== EXCERPTED DATA ==
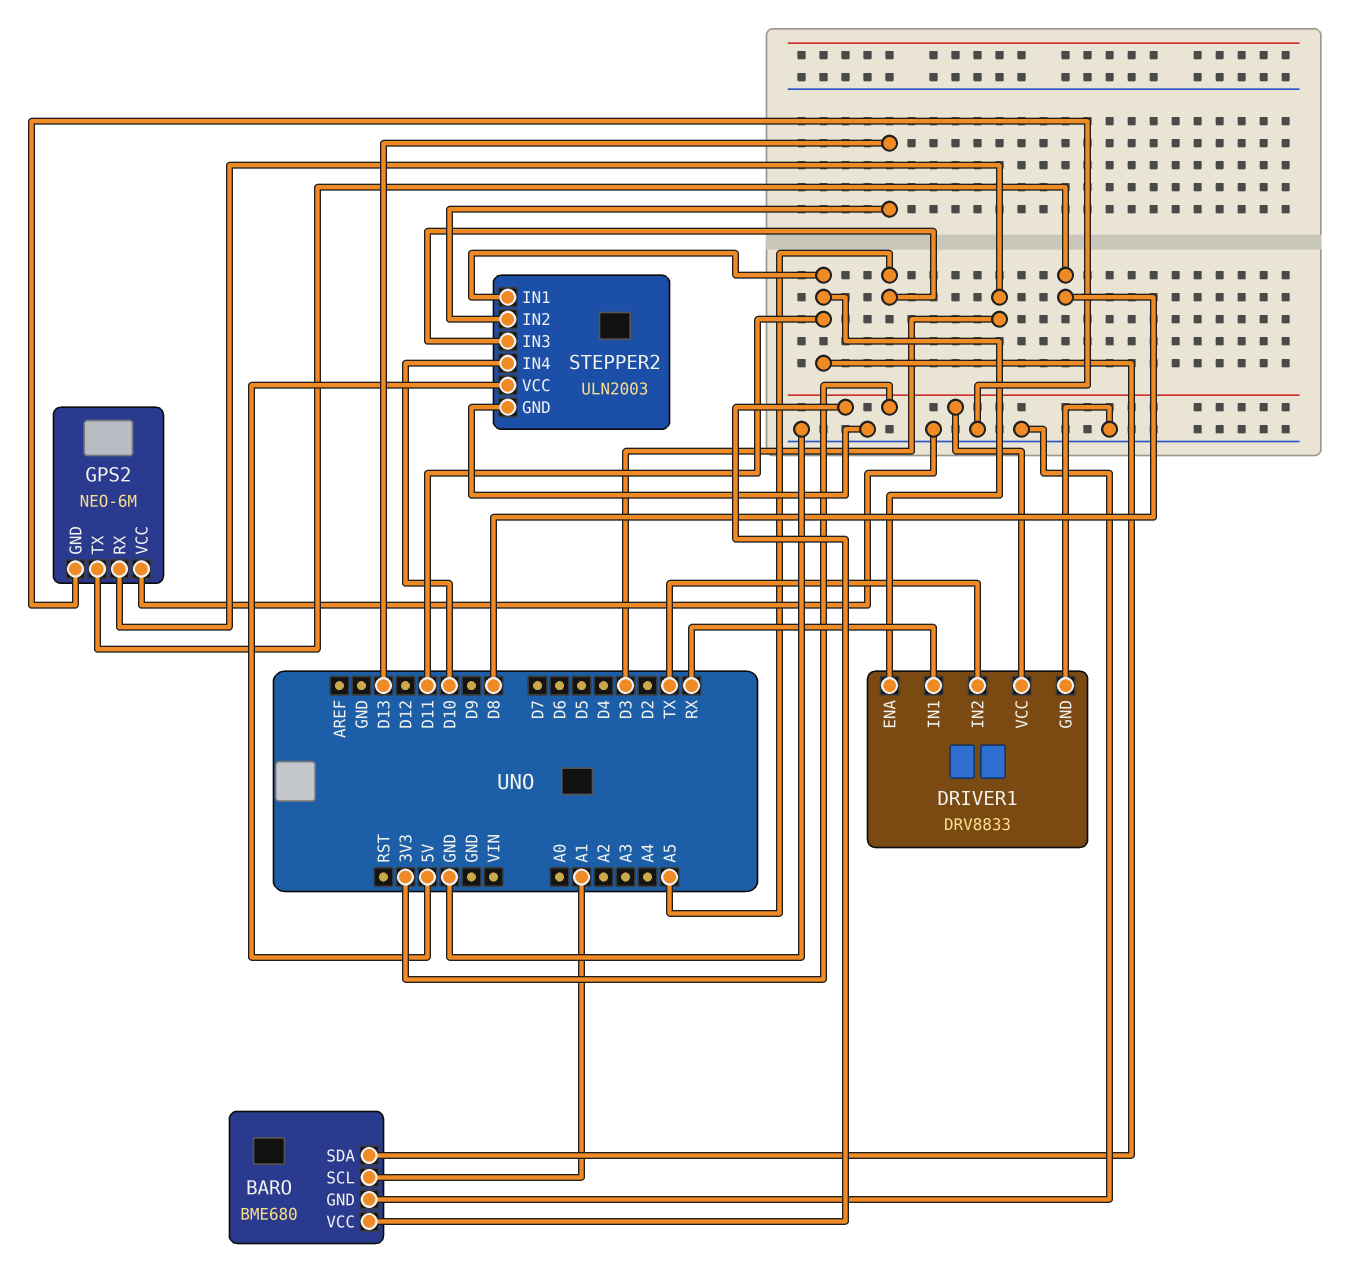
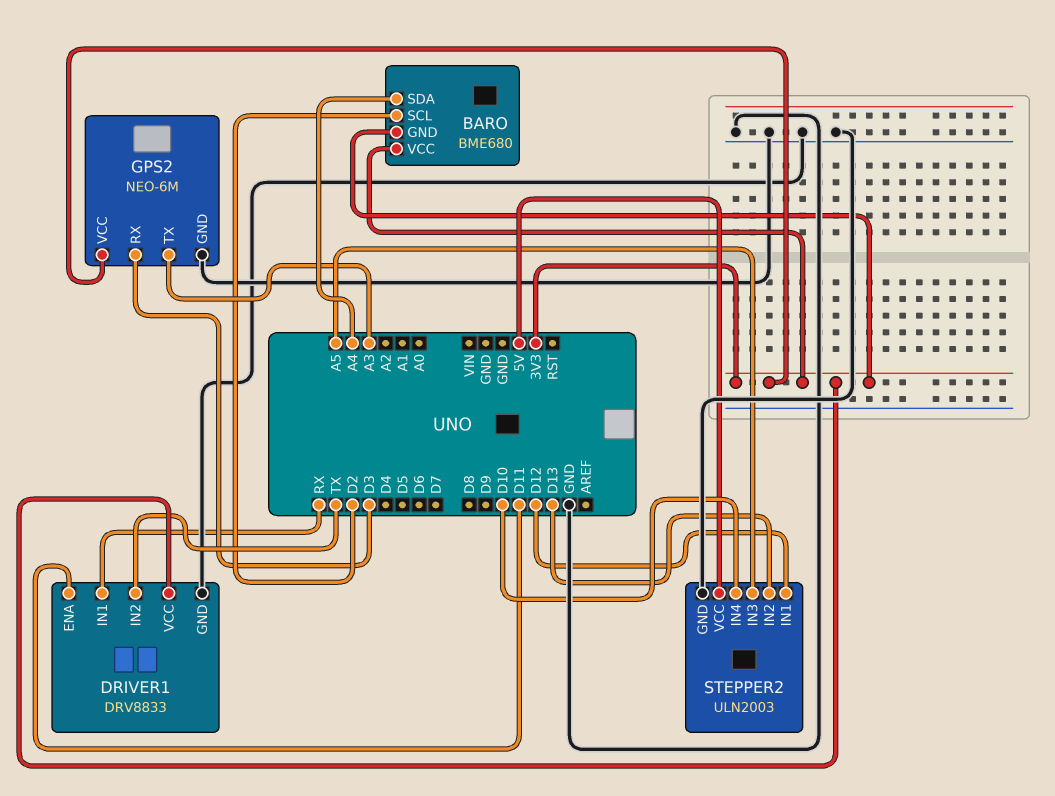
BARO pin GND: GND -> 3V3
BARO pin SCL: A1 -> D2
BARO pin SDA: D11 -> A4
GPS2 pin TX: D8 -> A3
GPS2 pin VCC: GND -> 3V3
STEPPER2 pin IN1: D11 -> D12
===
WORK TASK
Please repeat all of the data exactly, excluding images.

COMPLETED TASK
BARO pin GND: GND -> 3V3
BARO pin SCL: A1 -> D2
BARO pin SDA: D11 -> A4
GPS2 pin TX: D8 -> A3
GPS2 pin VCC: GND -> 3V3
STEPPER2 pin IN1: D11 -> D12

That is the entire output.